▶ Provided records

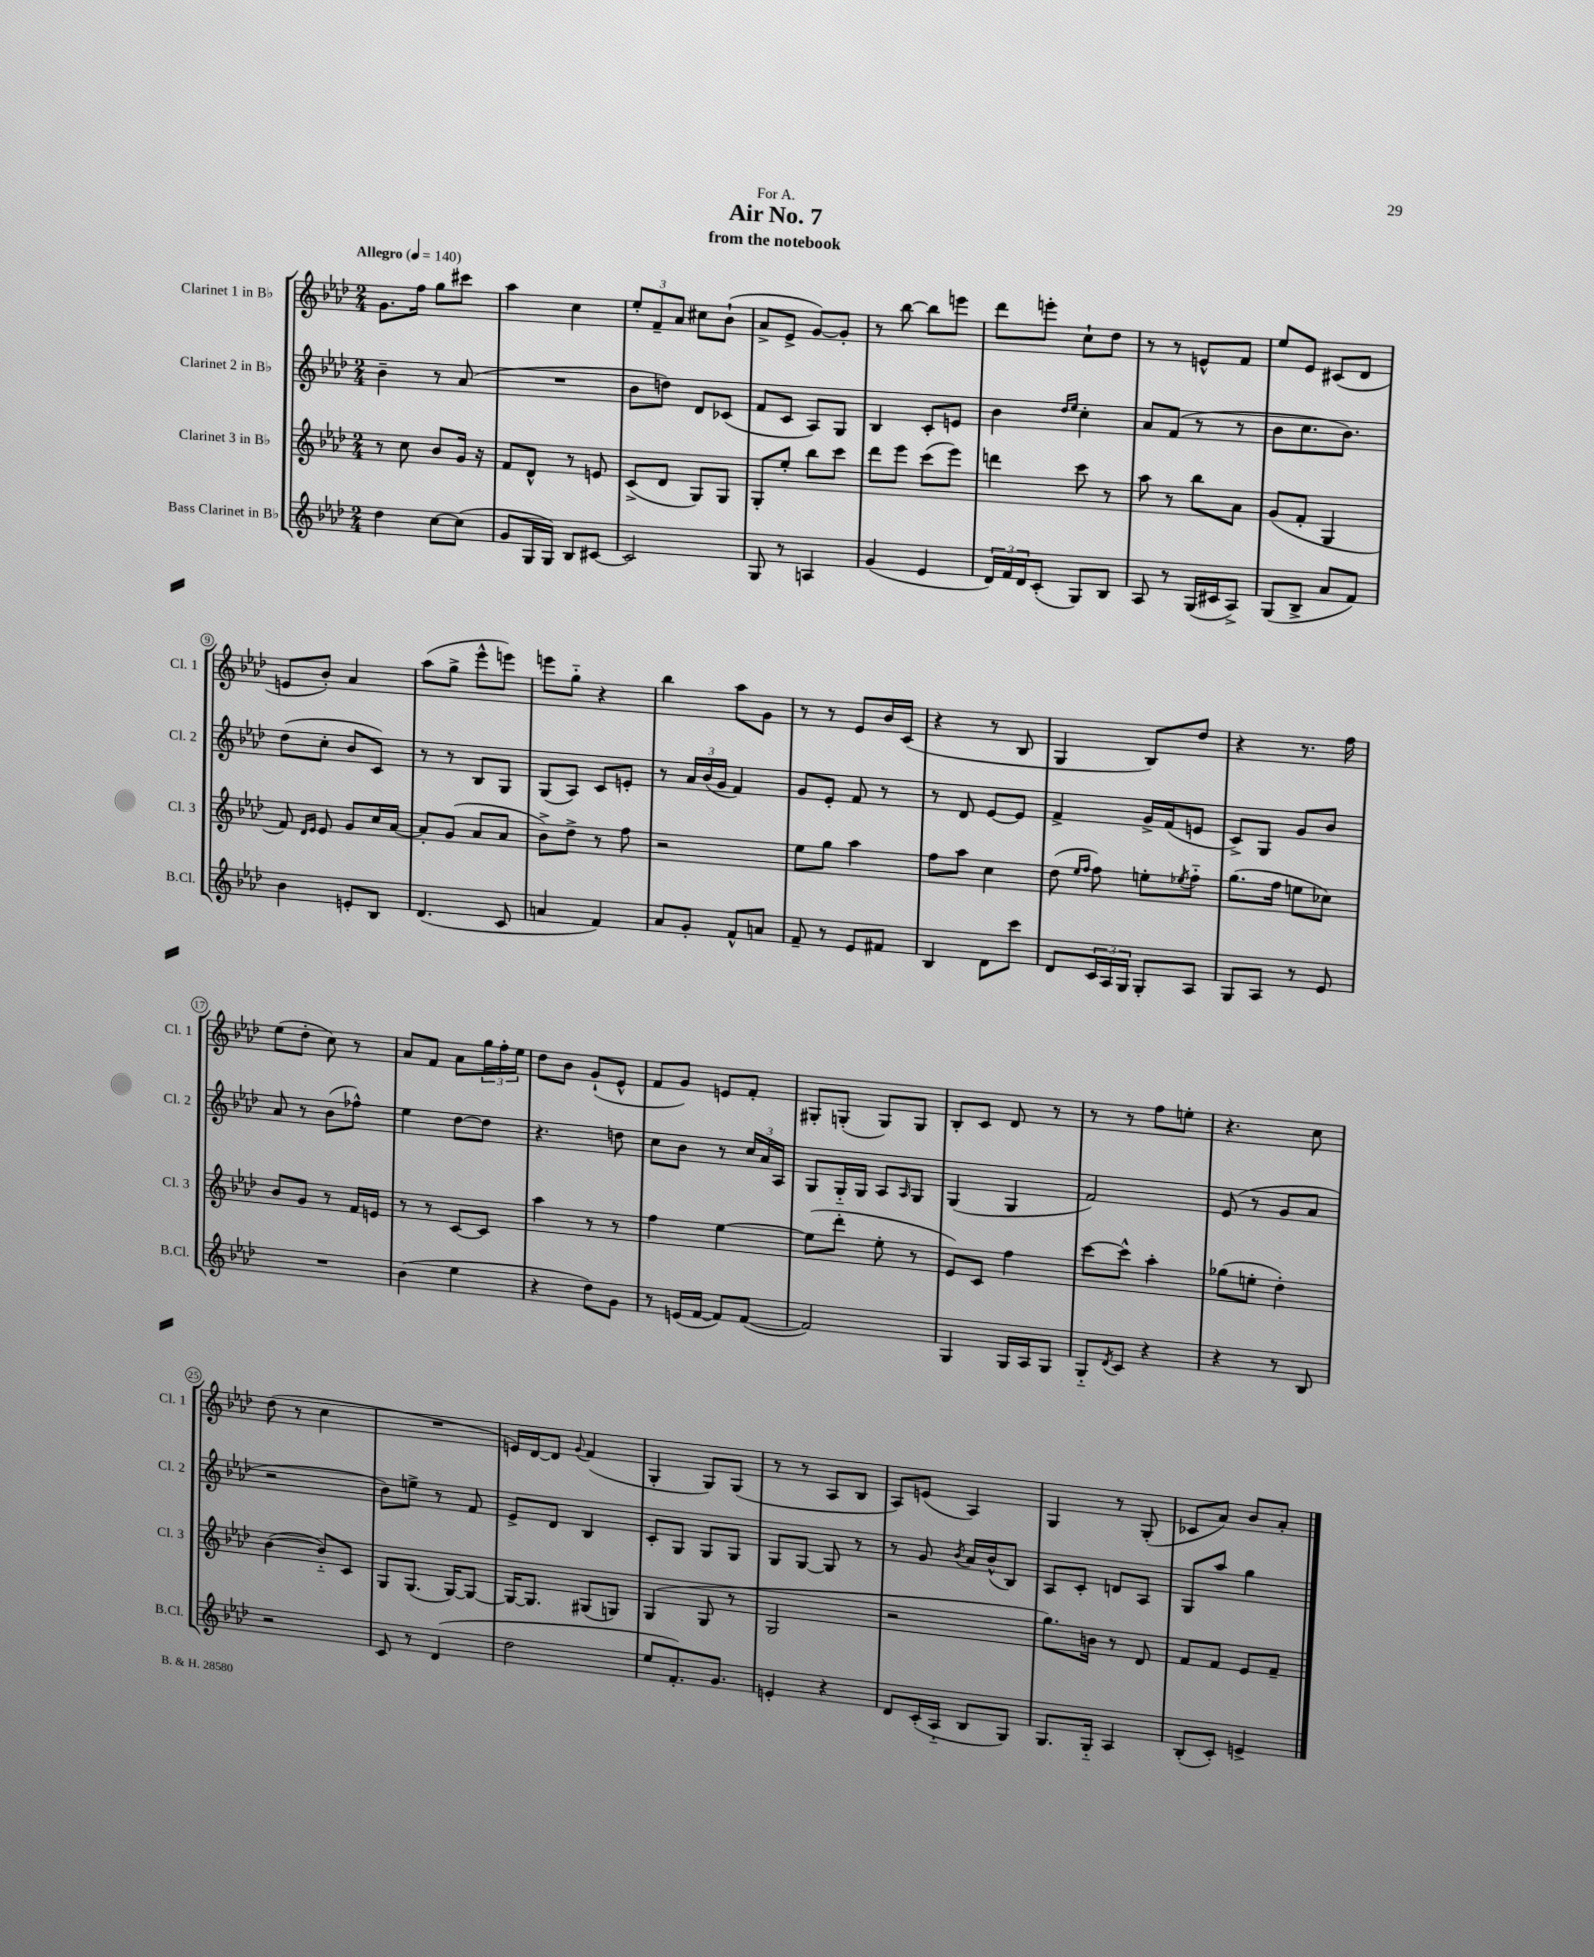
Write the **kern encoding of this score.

**kern	**kern	**kern	**kern
*part4	*part3	*part2	*part1
*staff4	*staff3	*staff2	*staff1
*I"Bass Clarinet in B♭	*I"Clarinet 3 in B♭	*I"Clarinet 2 in B♭	*I"Clarinet 1 in B♭
*I'B.Cl.	*I'Cl. 3	*I'Cl. 2	*I'Cl. 1
*clefG2	*clefG2	*clefG2	*clefG2
*k[b-e-a-d-]	*k[b-e-a-d-]	*k[b-e-a-d-]	*k[b-e-a-d-]
*M2/4	*M2/4	*M2/4	*M2/4
*MM140	*MM140	*MM140	*MM140
=1	=1	=1	=1
!	!	!	!LO:TX:a:B:t=Allegro
4dd-\	8r	4b-~\	8.g\L
.	8cc\	.	.
.	.	.	16ff\Jk
[8cc\L	8b-/L	8r	8gg\L
(8cc\J]	16g/Jk	(8a-/	8ccc#X\J
.	16r	.	.
=2	=2	=2	=2
8g/L	8f/L	2r	4aa-\
16G/L	8d-^^/J	.	.
16G/JJ)	.	.	.
8B-/L	8r	.	4cc\
[8c#X/J	8en/	.	.
=3	=3	=3	=3
2c#/]	(8c^/L	8b-\L	12ee-'/L
.	.	.	12f~/
.	8d-/J	8ddn\J)	.
.	.	.	12a-/J
.	8G/L)	8d-/L	8cc#X\L
.	8G/J	(8c-X/J	(8b-`\J
=4	=4	=4	=4
8G/	8G'/L	8f/L	8a-^/L
8r	8ee-'/J	8c/J	8e-^/J
4An/	8bb-\L	8A-/L)	[8g/L)
.	8ccc\J	8G/J	8g'/J]
=5	=5	=5	=5
(4g/	8ddd-\L	4B-/	8r
.	8eee-\J	.	[8bb-\
4e-/	(8ccc\L	8c'/L	8bb-\L]
.	8eee-\J)	8en/J	8eeen\J
=6	=6	=6	=6
24d-/LL)	4dddn\	4b-\	8ddd-\L
24f/	.	.	.
24d-/J	.	.	.
(8c'/J	.	.	8eeen'\J
.	.	16qqdd-/LL	.
.	.	16qqee-/JJ	.
8G/L)	8ccc\	4cc'\	8cc`\L
8B-/J	8r	.	8dd-\J
=7	=7	=7	=7
8A-/	8aa-\	8a-/L	8r
8r	8r	(8f/J	8r
(16G/LL	8bb-\L	8r	8en^^/L
16c#X/J	.	.	.
8A-^/J)	8a-\J	8r	8f/J
=8	=8	=8	=8
(8G/L	(8g/L	8b-\L	8ee-/L
8B-^/J	8f'/J	8.cc\	8e-/J
8a-/L	4G/	.	(8c#X/L
.	.	8.b-\J)	.
8f/J)	.	.	8d-/J
!!LO:LB:g=z
=9	=9	=9	=9
4b-\	8f/)	(8dd-\L	8en/L
.	16qqd-/LL	.	.
.	16qqe-/JJ	.	.
.	8e-/	8cc'\J	8b-'/J)
8en'/L	8g/L	8b-/L	4a-/
8B-/J	16cc/L	8c/J)	.
.	[16a-/JJ	.	.
=10	=10	=10	=10
(4.d-/	8a-'/L]	8r	(8aa-\L
.	(8g/J	8r	8gg^\J
.	8a-/L	8B-/L	8eee-^^\L
8c/	8a-/J	8G/J	8eeen\J)
=11	=11	=11	=11
4an/	8b-^\L)	(8G/L	8eeen\L
.	8dd-^\J	8A-/J)	8gg\J
4f/)	8r	8c/L	4r
.	8ff\	8en'/J	.
=12	=12	=12	=12
8a-/L	2r	8r	4bb-\
8g'/J	.	24a-/LL	.
.	.	(24b-/	.
.	.	24g/JJ	.
8f^^/L	.	4f/)	8aa-\L
8an/J	.	.	8g\J
=13	=13	=13	=13
8f~/	8ee-\L	8g/L	8r
8r	8gg\J	8e-'/J	8r
8e-/L	4aa-\	8f/	8e-/L
8f#X/J	.	8r	16b-/L
.	.	.	(16c/JJ
=14	=14	=14	=14
4B-/	8ff\L	8r	4r
.	8aa-\J	8d-/	.
8d-\L	4cc\	[8e-/L	8r
8ccc\J	.	8e-/J]	8B-/
=15	=15	=15	=15
8d-/L	(8dd-\	4f^/	4G/
.	16qqee-/LL	.	.
.	16qqff/JJ	.	.
24c/L	8ff\)	.	.
24A-/	.	.	.
24G/JJ	.	.	.
8G'/L	8een'\L	16g^/LL	8B-/L)
.	.	(16f/J	.
.	8qee-X/	.	.
8A-/J	8ff\J	8en/J	8dd-/J
=16	=16	=16	=16
8G/L	(8.gg\L	8c^/L)	4r
8A-/J	.	8G/J	.
.	16ff\Jk	.	.
8r	8een\L	8g/L	8.r
8e-/	8cc-X\J)	8b-/J	.
.	.	.	16ff\
!!LO:LB:g=z
=17	=17	=17	=17
2r	8b-/L	8a-/	(8ee-\L
.	8g/J	8r	8dd-'\J
.	8r	(8b-\L	8cc\)
.	16f/LL	8ff-X^^\J)	8r
.	16en/JJ	.	.
=18	=18	=18	=18
(4b-\	8r	4ee-\	8a-/L
.	8r	.	8f/J
4ee-\	[8c/L	[8dd-\L	8a-\L
.	8c/J]	8dd-\J]	24gg\L
.	.	.	24ff'\
.	.	.	24ee-\JJ
=19	=19	=19	=19
4r	4aa-\	4.r	8dd-\L
.	.	.	8b-\J
8dd-\L)	8r	.	(8g`/L
8g\J	8r	8ddn\	8e-^^/J
=20	=20	=20	=20
8r	4ff\	8cc\L	8f/L
(16en/LL	.	8b-\J	8g/J)
[16f/JJ	.	.	.
8f/L])	[4ee-\	8r	8en/L
([8f/J	.	24cc/LL	8f'/J
.	.	24a-/	.
.	.	24A-/JJ	.
=21	=21	=21	=21
2f/])	(8ee-\L]	8G/L	8G#X'/L
.	8ddd-'\J	16G/L	(8Gn'/J
.	.	16G/JJ	.
.	8ee-'\	8A-/L	8G/L)
.	.	16qqA-/	.
.	8r	8G/J	8G/J
=22	=22	=22	=22
4G/	8e-/L)	(4G/	8B-'/L
.	8c/J	.	8c/J
16G/LL	4ff\	4G/	8d-/
16A-/J	.	.	.
8G/J	.	.	8r
=23	=23	=23	=23
8G/L	[8ccc\L	2f/)	8r
8qd-/	.	.	.
8c/J	8ccc^^\J]	.	8r
4r	4aa-'\	.	8ff\L
.	.	.	8een'\J
=24	=24	=24	=24
4r	(8gg-X\L	(8e-/	4.r
.	8een'\J	8r	.
8r	4dd-'\)	8g/L	.
8B-/	.	8a-/J	8cc\
!!LO:LB:g=z
=25	=25	=25	=25
2r	([4b-\	2r	(8dd-\
.	.	.	8r
.	8b-/L])	.	4cc\
.	8c/J	.	.
=26	=26	=26	=26
8c/	8G/L	8b-\L)	2r
8r	(8.G/J	8een^\J	.
(4d-/	.	8r	.
.	[16G/KL)	.	.
.	8G/J_	8f/	.
=27	=27	=27	=27
2dd-\	16G/KL_	8e-^/L	16en/LL)
.	8.G/J]	.	[16d-/J
.	.	8d-/J	8d-/J]
.	.	.	8qqg/
.	(8G#X/L	4B-/	(4f/
.	8Gn/J)	.	.
=28	=28	=28	=28
8ee-/L	(4G/	8c'/L	4G'/
8.f'/)	.	8G/J	.
.	8G/	8G/L	8G/L)
8.g/J	.	.	.
.	8r	8G/J	(8G/J
=29	=29	=29	=29
4en'/	2G/	8G/L	8r
.	.	[8G/J	8r
4r	.	8G/]	8A-/L
.	.	8r	8B-/J
=30	=30	=30	=30
8d-/L	2r	8r	8A-/L)
(16c'/L	.	8g/	(8en/J
16A-/JJ	.	.	.
.	.	8qb-/	.
8B-/L	.	16a-/LL	4A-/)
.	.	(16b-^^/J	.
8G/J)	.	8B-/J)	.
=31	=31	=31	=31
8.G/L	8.gg\L)	8A-/L	4G/
.	.	8c'/J	.
16G/Jk	16bn\Jk	.	.
4A-/	8r	8dn/L	8r
.	8d-/	8A-/J	(8G'/
=32	=32	=32	=32
(8B-'/L	8f/L	8G/L	8c-X/L
8c'/J)	8f/J	8aa-/J	8a-/J)
4en^/	8e-/L	4gg\	8b-/L
.	8f~/J	.	8a-'/J
==	==	==	==
*-	*-	*-	*-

▶ What you are asked to do
Count the lines in the data above that contain the string "kern", matching case exactly, and give only the number.

▶ Answer to the exercise
2